◆ What to do
Exactly reproduce the lines from the one holding "blue triangle: (34, 45) -> (77, 75), moved" through the end of the records, including both boundary lines but no pictures.

──────── Available records ────────

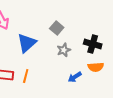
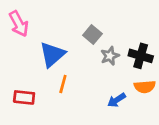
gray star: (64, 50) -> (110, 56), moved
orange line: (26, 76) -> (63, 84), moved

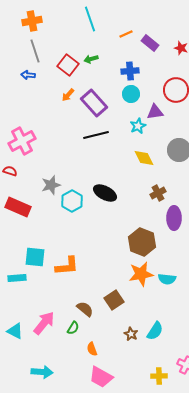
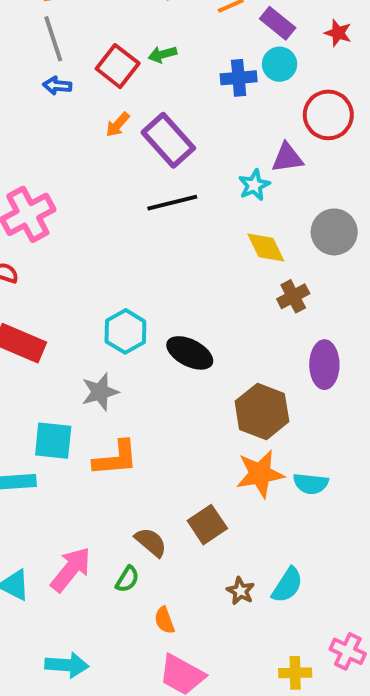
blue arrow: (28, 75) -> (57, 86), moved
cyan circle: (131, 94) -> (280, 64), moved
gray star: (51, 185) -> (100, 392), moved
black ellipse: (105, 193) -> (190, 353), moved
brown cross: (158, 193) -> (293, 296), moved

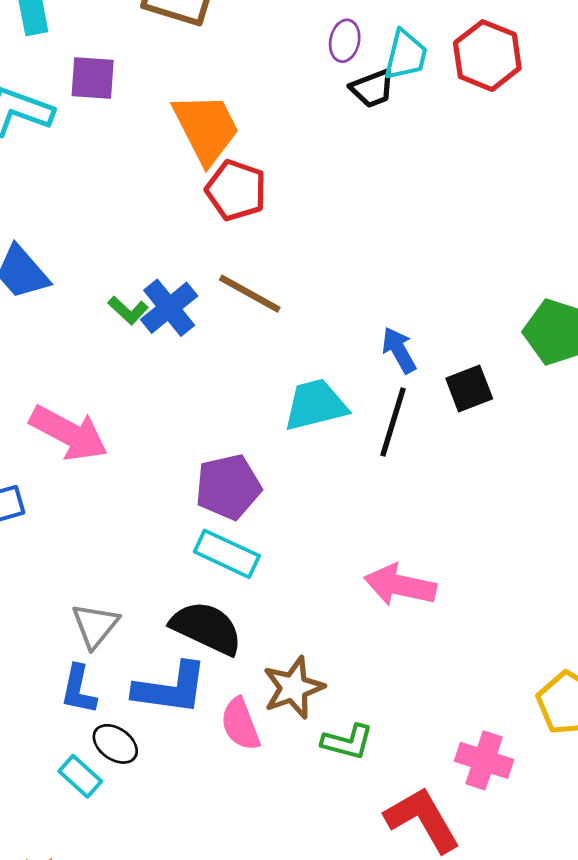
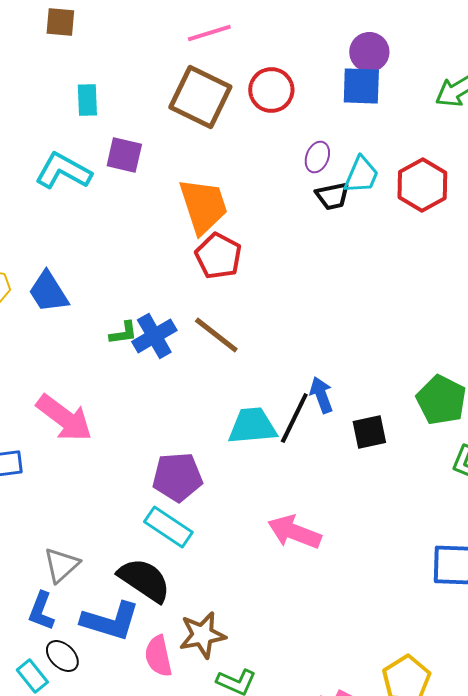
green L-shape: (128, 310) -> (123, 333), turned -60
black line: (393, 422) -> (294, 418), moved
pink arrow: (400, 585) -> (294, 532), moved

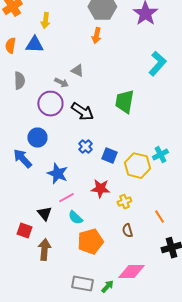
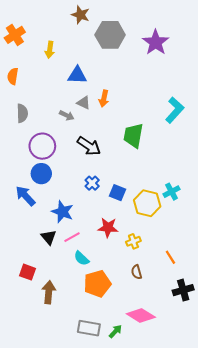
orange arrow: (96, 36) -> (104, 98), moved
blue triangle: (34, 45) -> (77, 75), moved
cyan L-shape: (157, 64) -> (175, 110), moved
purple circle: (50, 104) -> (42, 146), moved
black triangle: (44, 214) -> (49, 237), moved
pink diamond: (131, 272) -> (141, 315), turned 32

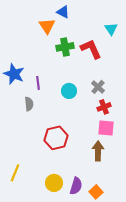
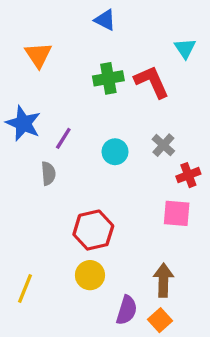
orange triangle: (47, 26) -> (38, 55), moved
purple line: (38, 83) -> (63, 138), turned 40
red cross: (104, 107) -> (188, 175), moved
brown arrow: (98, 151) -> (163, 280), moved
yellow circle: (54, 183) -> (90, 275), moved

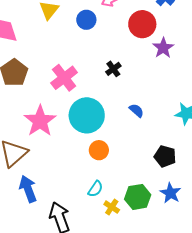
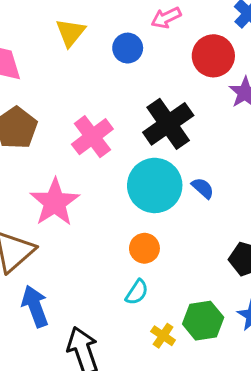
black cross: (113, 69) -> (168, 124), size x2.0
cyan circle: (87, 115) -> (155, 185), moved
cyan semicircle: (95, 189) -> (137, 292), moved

────────

◆ Response area
blue triangle: (34, 45) -> (77, 75), moved
cyan L-shape: (157, 64) -> (175, 110), moved
purple circle: (50, 104) -> (42, 146), moved
black triangle: (44, 214) -> (49, 237), moved
pink diamond: (131, 272) -> (141, 315), turned 32

orange triangle: (47, 26) -> (38, 55), moved
purple line: (38, 83) -> (63, 138), turned 40
red cross: (104, 107) -> (188, 175), moved
brown arrow: (98, 151) -> (163, 280), moved
yellow circle: (54, 183) -> (90, 275), moved

black cross: (113, 69) -> (168, 124), size x2.0
cyan circle: (87, 115) -> (155, 185), moved
cyan semicircle: (95, 189) -> (137, 292), moved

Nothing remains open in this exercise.